━━━ Records to process

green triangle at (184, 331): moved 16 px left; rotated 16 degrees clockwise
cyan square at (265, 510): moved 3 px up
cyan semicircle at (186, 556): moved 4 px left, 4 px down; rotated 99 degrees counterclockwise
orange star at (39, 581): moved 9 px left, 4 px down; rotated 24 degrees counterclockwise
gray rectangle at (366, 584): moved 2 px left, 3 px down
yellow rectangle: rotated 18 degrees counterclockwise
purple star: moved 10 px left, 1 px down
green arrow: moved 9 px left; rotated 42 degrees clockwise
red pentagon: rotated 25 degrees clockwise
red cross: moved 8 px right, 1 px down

━━━━━━
━━━ Records to process

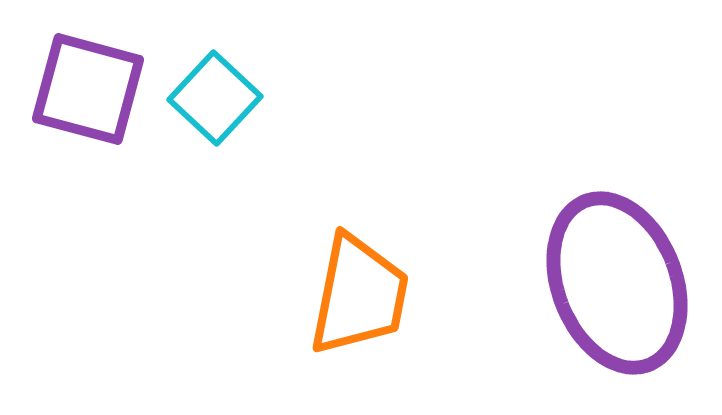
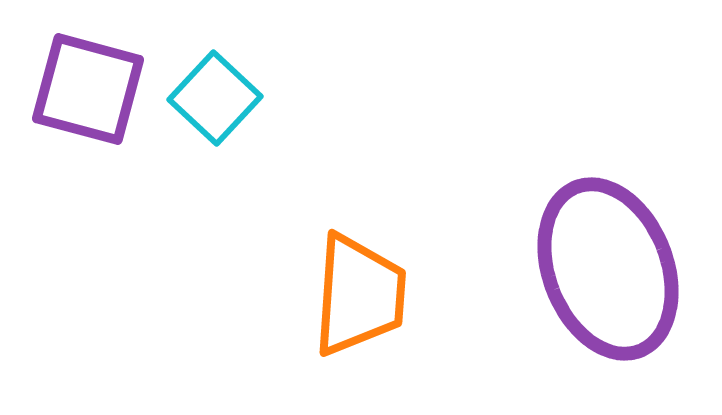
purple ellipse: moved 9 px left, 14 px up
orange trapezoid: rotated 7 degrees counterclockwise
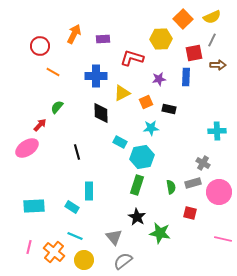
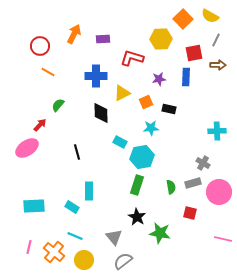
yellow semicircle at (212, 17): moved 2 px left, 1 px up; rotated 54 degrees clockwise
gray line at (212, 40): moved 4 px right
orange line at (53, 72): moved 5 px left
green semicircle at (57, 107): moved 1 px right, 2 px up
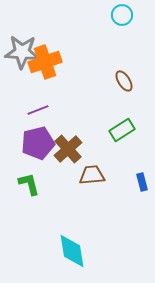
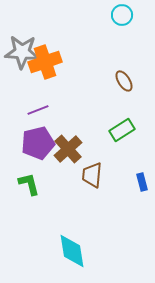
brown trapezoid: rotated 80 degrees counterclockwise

━━━━━━
━━━ Records to process

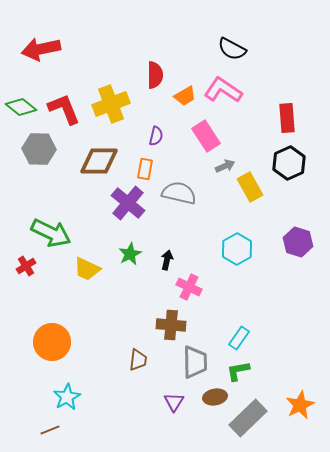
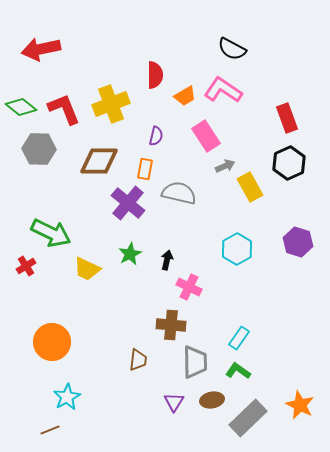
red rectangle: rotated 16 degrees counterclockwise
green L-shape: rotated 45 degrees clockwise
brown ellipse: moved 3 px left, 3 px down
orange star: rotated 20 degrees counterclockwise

━━━━━━

## Work request
Above are some records; quote exactly and only the lines that begin at the line containing "orange line at (53, 72): moved 5 px left" and stop after the line containing "brown trapezoid: rotated", leaving out the pictures.

## Finished task
orange line at (53, 72): moved 5 px left
green semicircle at (57, 107): moved 1 px right, 2 px up
brown trapezoid: rotated 80 degrees counterclockwise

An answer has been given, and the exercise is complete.